-- Input material follows --

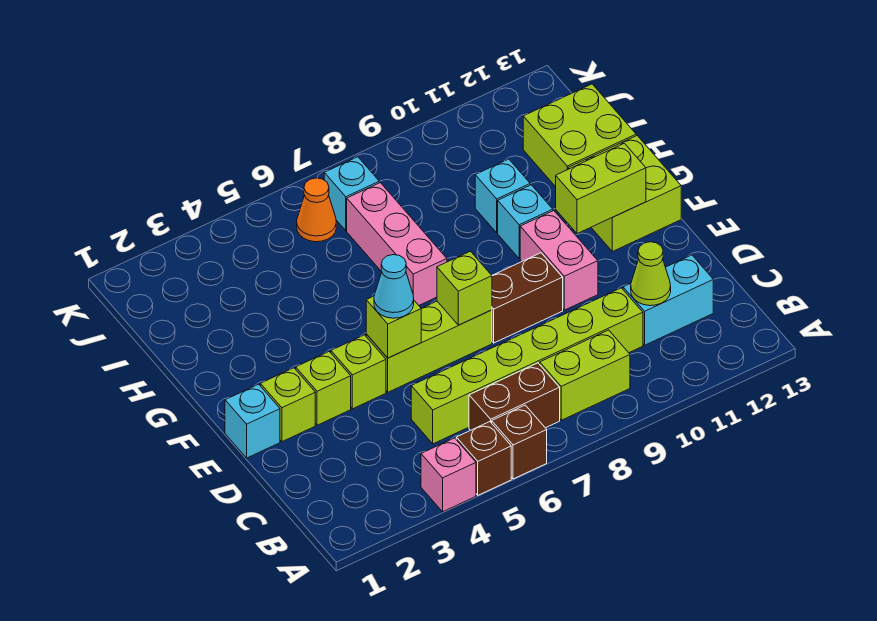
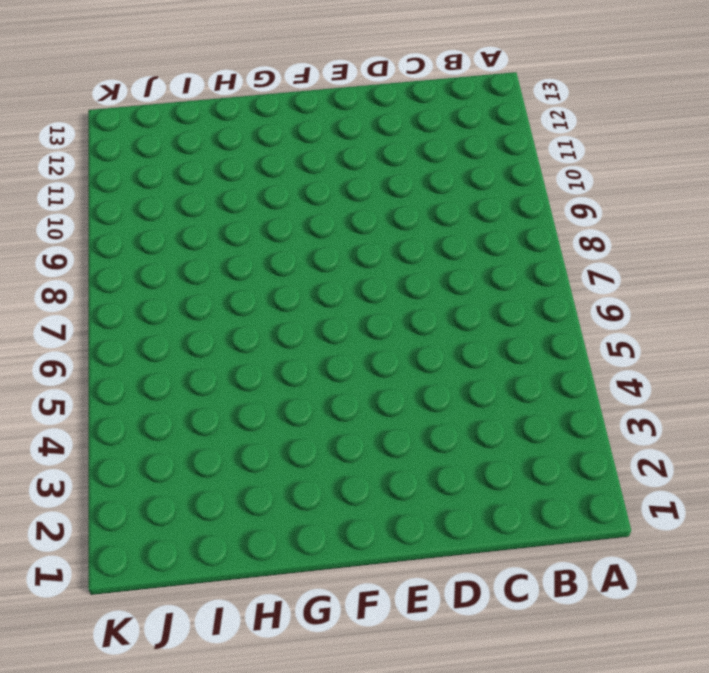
none -> pink brick A4 level 1
none -> brown brick A5 level 1
none -> brown brick A6 level 1

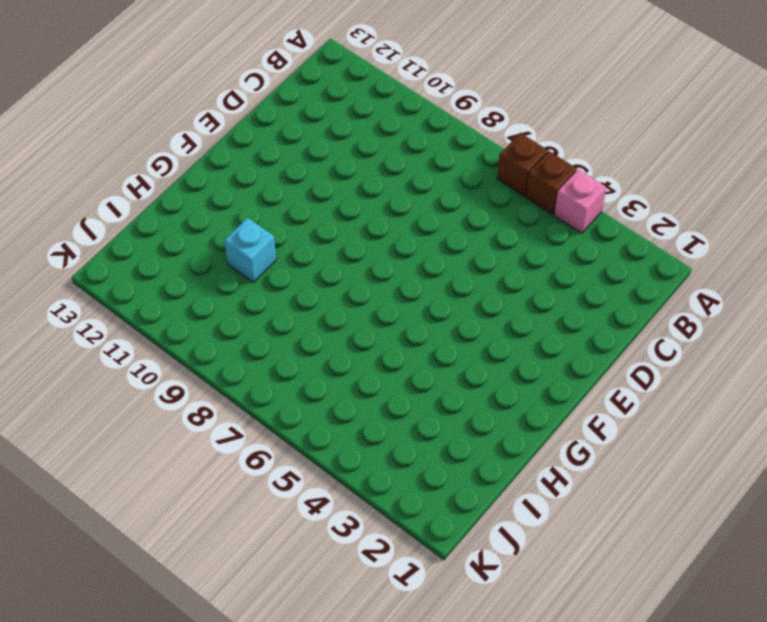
none -> brown brick B6:B7 level 1
none -> lime brick B8:B9 level 1
none -> lime brick C5:C10 level 1

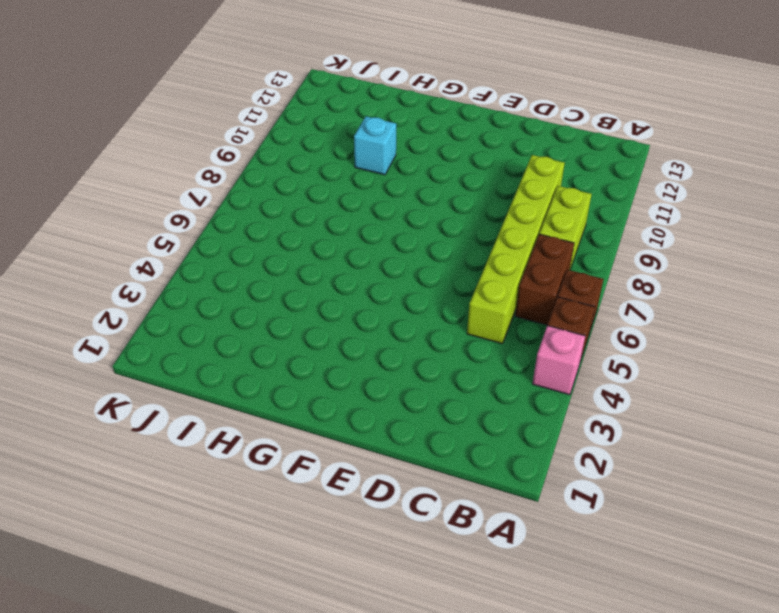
none -> cyan brick C11:C12 level 1
none -> cyan brick E1 level 1
none -> lime brick E2 level 1

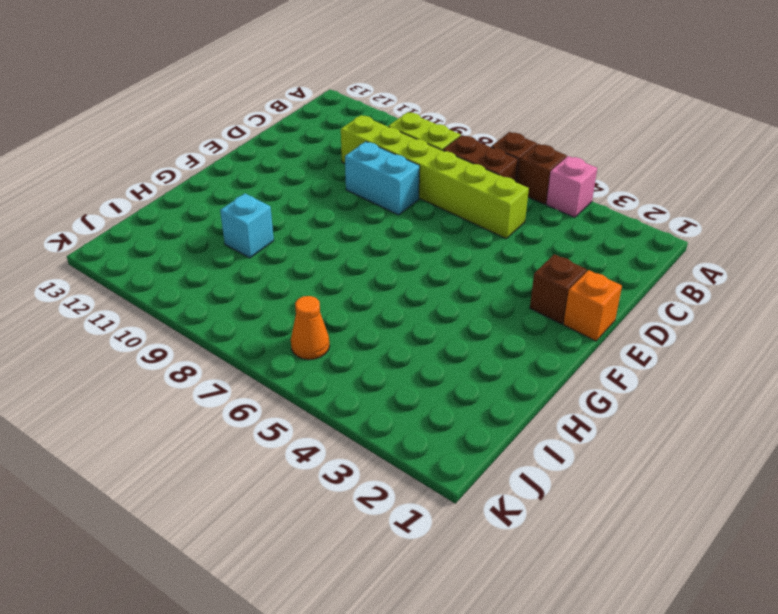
cyan brick D8:D9 level 1 -> cyan brick C11:C12 level 1
orange brick E1 level 1 -> cyan brick E1 level 1
brown brick E2 level 1 -> lime brick E2 level 1
none -> lime brick E3 level 1
none -> lime brick E4 level 1
none -> lime brick E5:E7 level 1

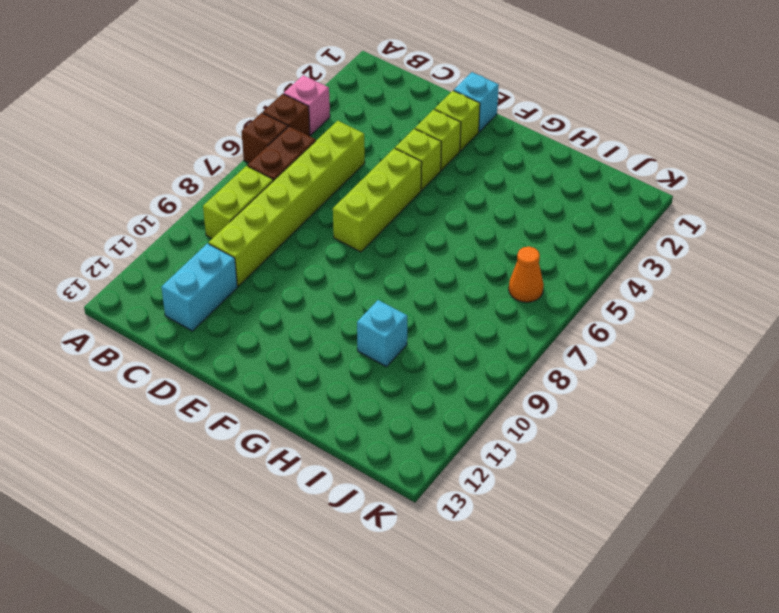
none -> brown brick E8:E9 level 1
none -> pink brick E10:F10 level 1
none -> lime brick F12:G13 level 1

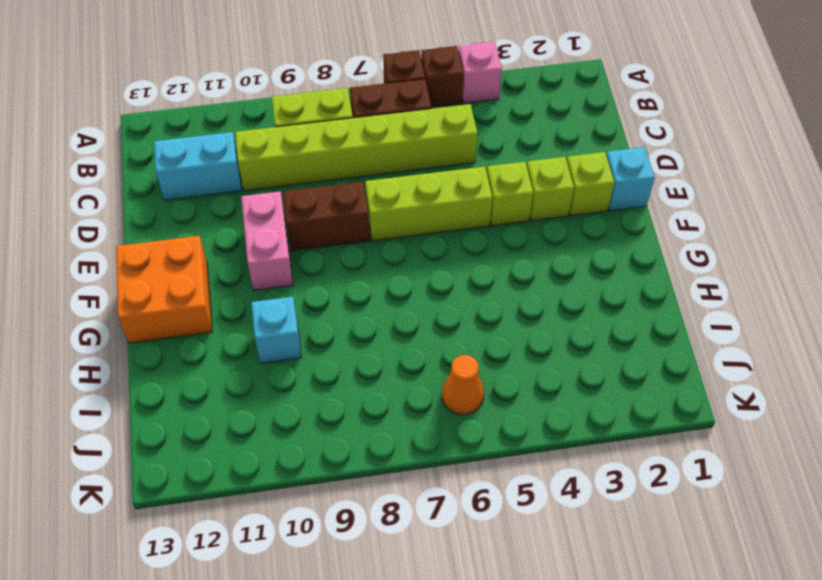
orange brick F12:G13 level 1 -> lime brick F12:G13 level 1
none -> pink brick G7:I7 level 1
none -> cyan brick G10 level 1
none -> lime brick H12:I13 level 1

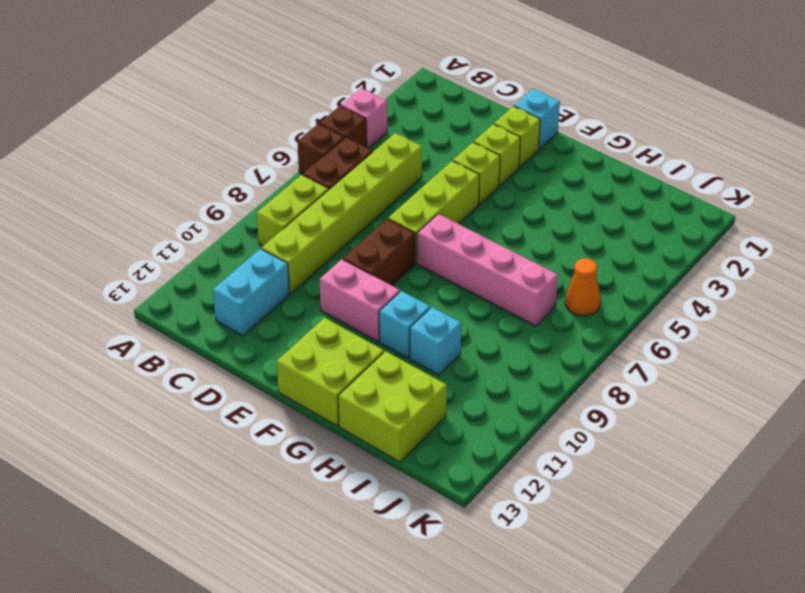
pink brick F7:I7 level 1 -> pink brick G7:I7 level 1
none -> cyan brick J7 level 1
none -> lime cone C11 level 2
none -> lime brick E5 level 2

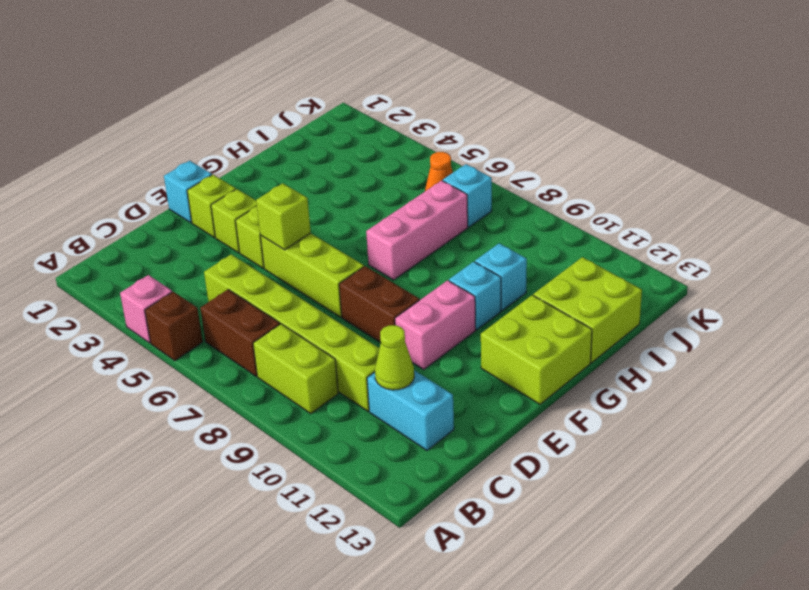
none -> brown brick A6 level 1
none -> lime brick E7 level 2
none -> lime brick F11:F12 level 2

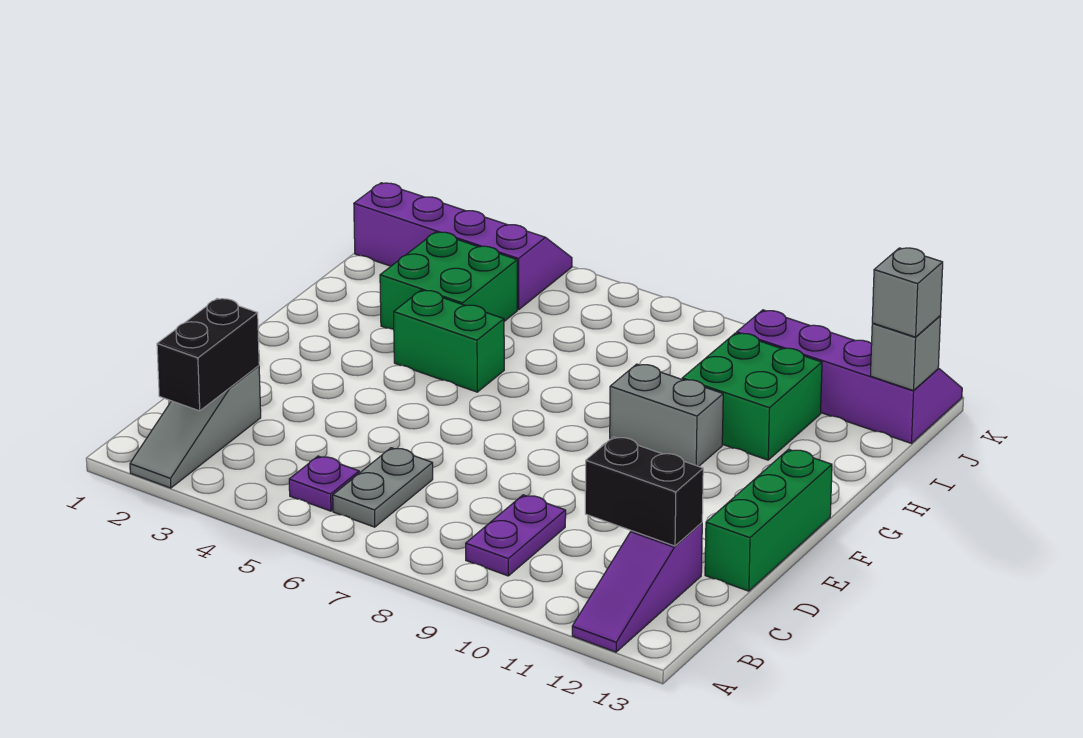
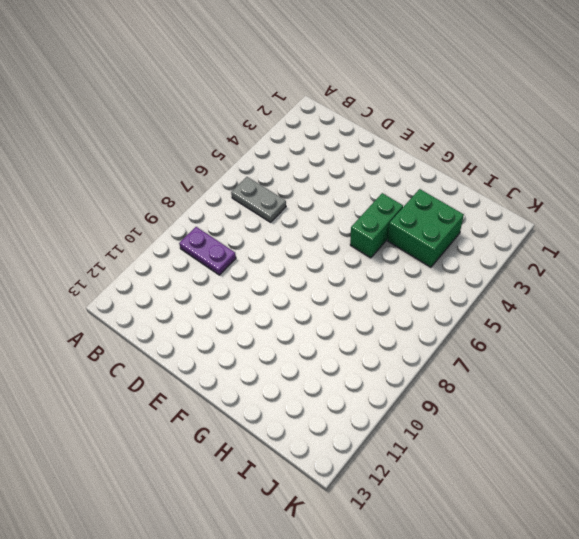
none -> grey slope A2:C2 level 1 top C
none -> purple slope A12:C12 level 1 top C
none -> purple plate B5 level 1

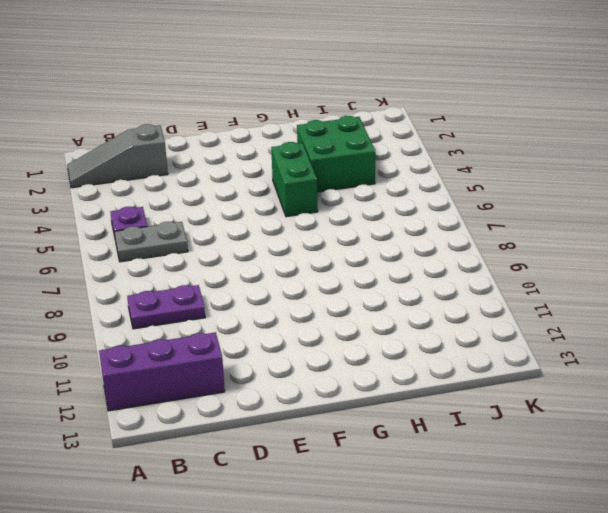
purple brick A12:C12 level 1 -> purple slope A12:C12 level 1 top C
none -> green brick D13:F13 level 1
none -> grey brick G9:G10 level 1
none -> green brick H10:I11 level 1

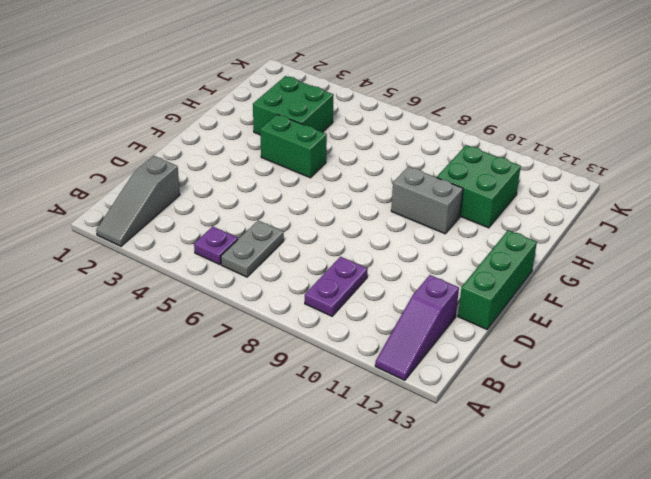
none -> purple slope J1:K4 level 1 top J
none -> purple slope J10:K13 level 1 top J
none -> black brick B2:C2 level 2

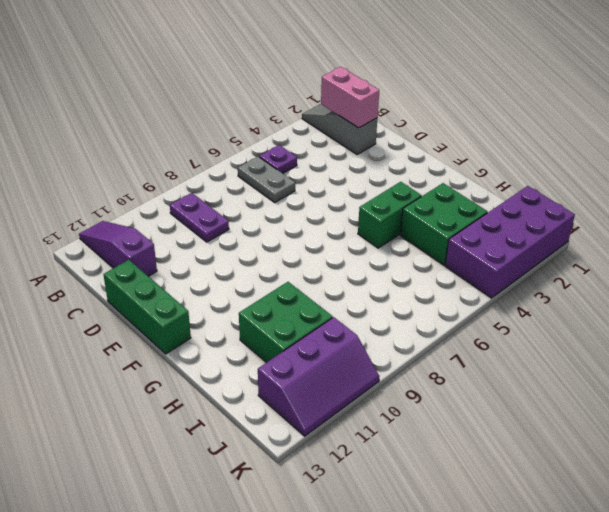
pink brick B2:C2 level 2 -> black brick B2:C2 level 2
purple brick J1:K4 level 1 -> purple slope J1:K4 level 1 top J
purple slope J10:K12 level 1 top J -> purple slope J10:K13 level 1 top J
none -> grey brick G9:G10 level 1
none -> black brick C11:C12 level 2
none -> grey brick J13 level 2

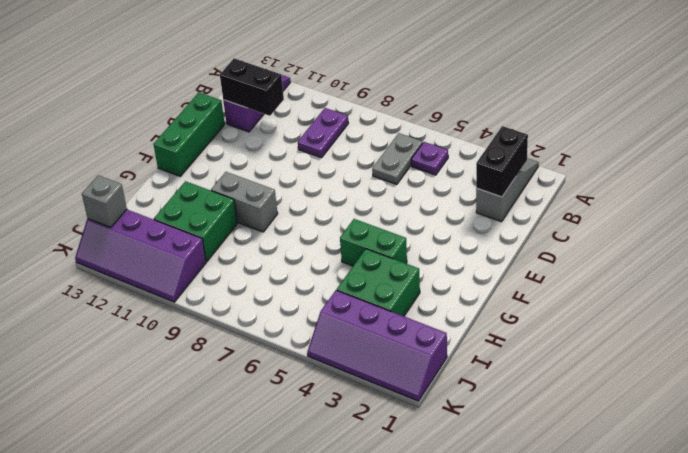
none -> grey brick J13 level 3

-- Input material concluded --

I would like the number of lines in the material above that contain the string "slope", with no other words in the reply.

7